(Multi-step shape edit data)
**********

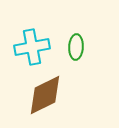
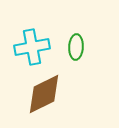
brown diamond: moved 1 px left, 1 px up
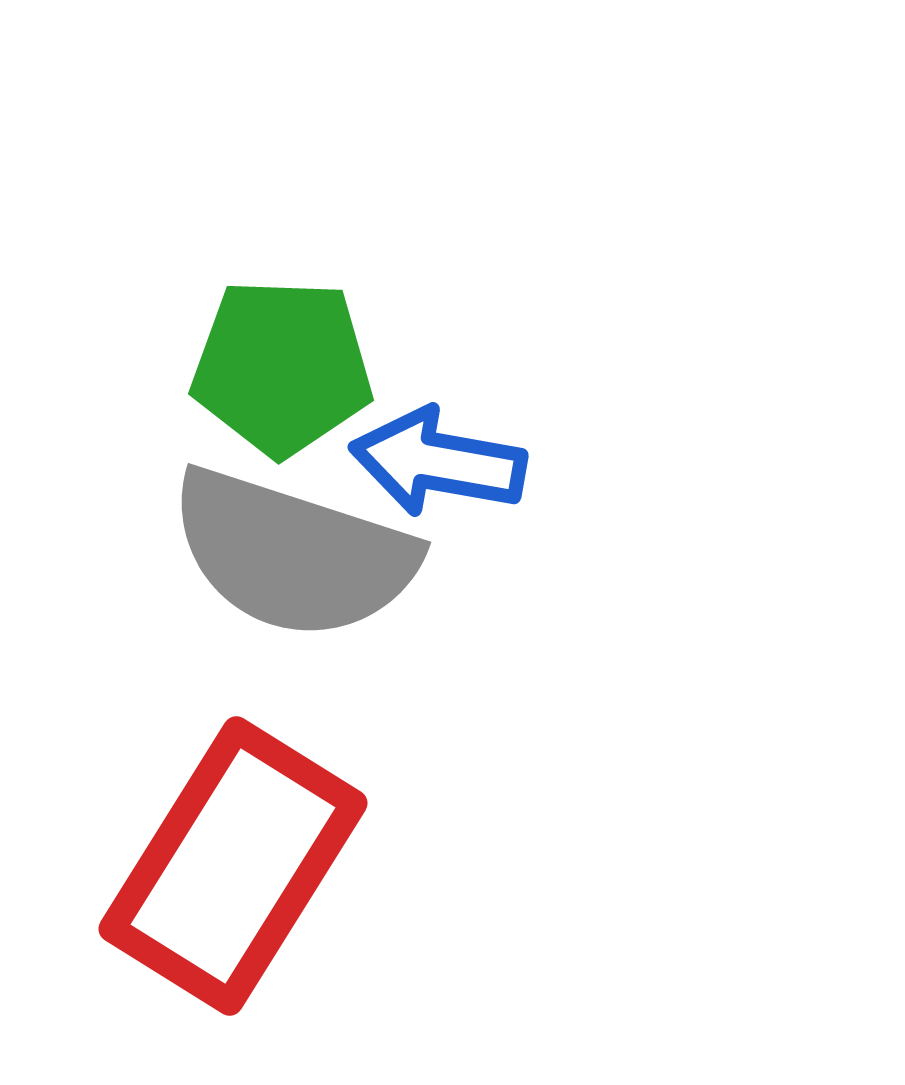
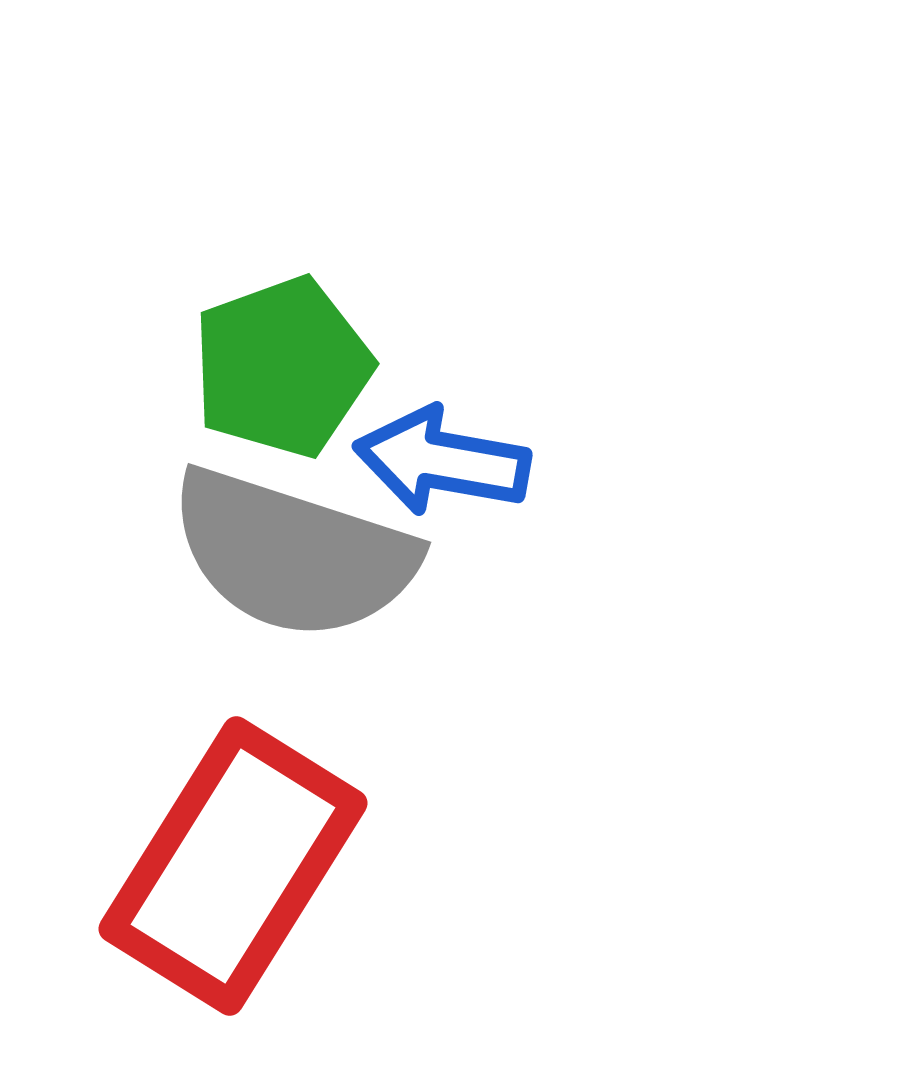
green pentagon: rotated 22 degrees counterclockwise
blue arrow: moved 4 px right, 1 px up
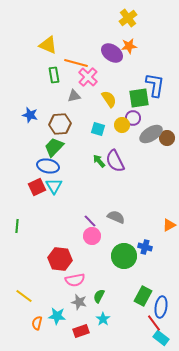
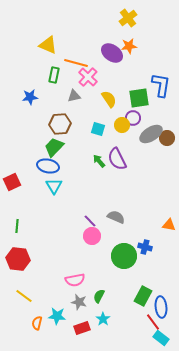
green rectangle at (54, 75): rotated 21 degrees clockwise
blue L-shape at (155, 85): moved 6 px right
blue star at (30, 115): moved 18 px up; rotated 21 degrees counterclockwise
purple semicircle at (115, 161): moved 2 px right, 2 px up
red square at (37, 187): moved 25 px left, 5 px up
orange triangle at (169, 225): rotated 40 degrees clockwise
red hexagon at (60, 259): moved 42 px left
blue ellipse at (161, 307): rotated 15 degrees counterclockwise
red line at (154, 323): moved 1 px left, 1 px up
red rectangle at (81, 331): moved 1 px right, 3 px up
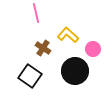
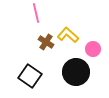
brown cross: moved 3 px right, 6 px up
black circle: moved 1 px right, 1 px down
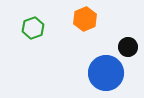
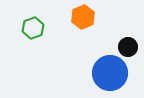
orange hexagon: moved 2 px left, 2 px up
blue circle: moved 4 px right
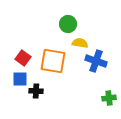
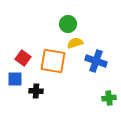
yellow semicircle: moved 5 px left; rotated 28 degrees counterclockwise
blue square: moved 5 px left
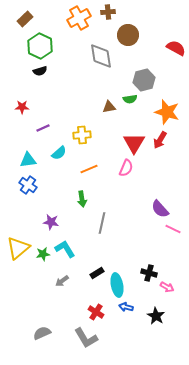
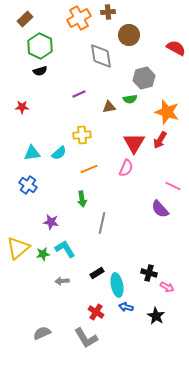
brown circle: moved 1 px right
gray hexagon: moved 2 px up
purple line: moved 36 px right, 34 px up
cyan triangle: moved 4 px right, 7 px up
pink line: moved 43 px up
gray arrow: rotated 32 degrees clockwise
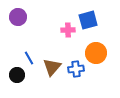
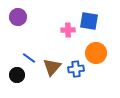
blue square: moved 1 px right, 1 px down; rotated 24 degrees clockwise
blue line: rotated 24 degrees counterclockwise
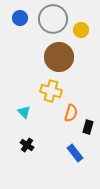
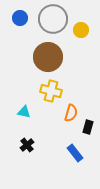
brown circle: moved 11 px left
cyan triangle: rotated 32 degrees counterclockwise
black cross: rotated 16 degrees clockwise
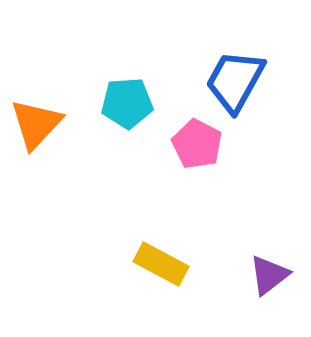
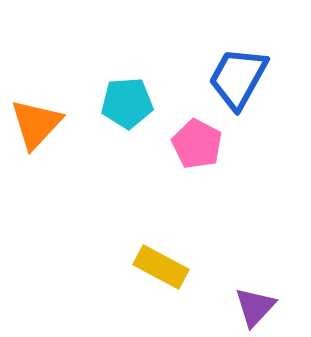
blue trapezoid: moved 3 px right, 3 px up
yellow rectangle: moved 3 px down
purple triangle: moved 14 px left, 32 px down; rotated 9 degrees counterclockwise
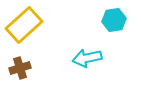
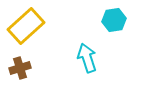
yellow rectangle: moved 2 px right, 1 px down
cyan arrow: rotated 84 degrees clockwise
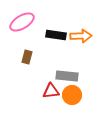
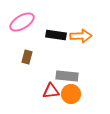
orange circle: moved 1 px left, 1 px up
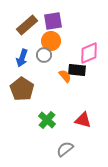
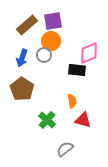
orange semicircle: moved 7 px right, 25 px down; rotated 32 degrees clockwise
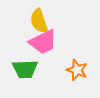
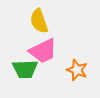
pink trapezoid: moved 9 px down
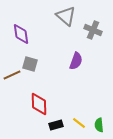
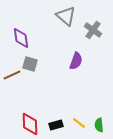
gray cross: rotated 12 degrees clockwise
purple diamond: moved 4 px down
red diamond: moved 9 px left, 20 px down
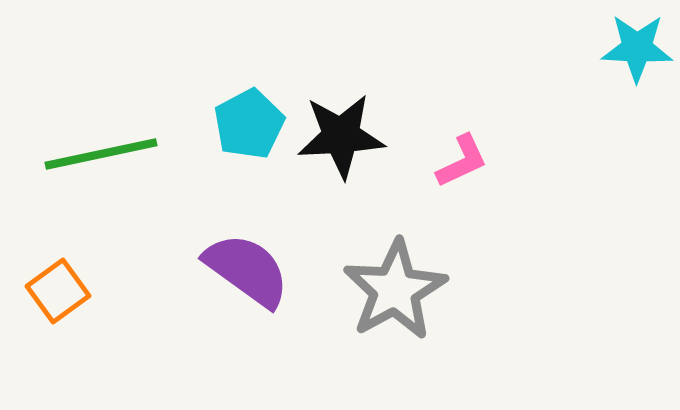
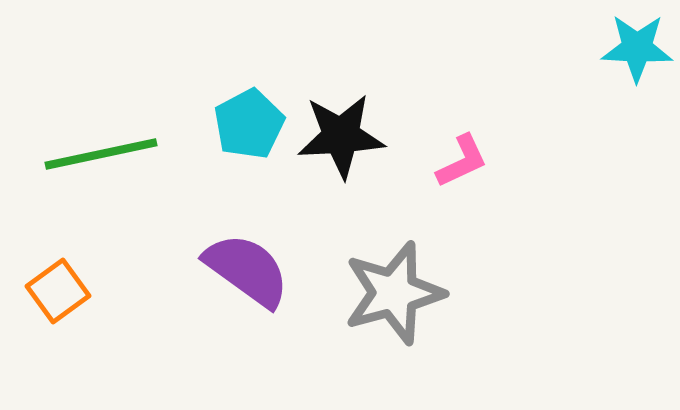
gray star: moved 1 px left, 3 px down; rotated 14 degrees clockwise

**********

(Work order):
Because the pictures are not wanted, retype every record exactly without them.

(Exercise output):
brown diamond: moved 1 px left, 1 px up
green pentagon: rotated 22 degrees counterclockwise
blue arrow: moved 4 px right, 1 px up
green rectangle at (54, 75): rotated 21 degrees clockwise
blue L-shape at (155, 85): moved 6 px right
blue star at (30, 115): moved 18 px up; rotated 21 degrees counterclockwise
purple semicircle at (115, 161): moved 2 px right, 2 px up
red square at (37, 187): moved 25 px left, 5 px up
orange triangle at (169, 225): rotated 40 degrees clockwise
red hexagon at (60, 259): moved 42 px left
blue ellipse at (161, 307): rotated 15 degrees counterclockwise
red line at (154, 323): moved 1 px left, 1 px up
red rectangle at (81, 331): moved 1 px right, 3 px up
brown cross: moved 3 px right, 6 px up
black circle: moved 1 px right, 1 px down
orange hexagon: moved 2 px left, 2 px up
blue circle: moved 4 px right
yellow semicircle: moved 5 px left; rotated 28 degrees counterclockwise
blue square: moved 5 px left
brown circle: moved 1 px right
gray hexagon: moved 2 px up
purple line: moved 36 px right, 34 px up
cyan triangle: moved 4 px right, 7 px up
pink line: moved 43 px up
gray arrow: rotated 32 degrees clockwise
blue square: moved 1 px right, 1 px down; rotated 24 degrees clockwise
blue line: rotated 24 degrees counterclockwise
brown circle: moved 11 px left
cyan triangle: rotated 32 degrees counterclockwise
black cross: rotated 16 degrees clockwise
blue trapezoid: moved 3 px right, 3 px up
yellow rectangle: moved 3 px down
purple triangle: moved 14 px left, 32 px down; rotated 9 degrees counterclockwise
yellow rectangle: moved 2 px right, 1 px down
cyan arrow: rotated 84 degrees clockwise
orange circle: moved 1 px left, 1 px up
orange semicircle: moved 7 px right, 25 px down; rotated 32 degrees clockwise
pink trapezoid: moved 9 px down
gray cross: rotated 12 degrees clockwise
purple diamond: moved 4 px down
red diamond: moved 9 px left, 20 px down
gray star: moved 1 px left, 3 px down; rotated 14 degrees clockwise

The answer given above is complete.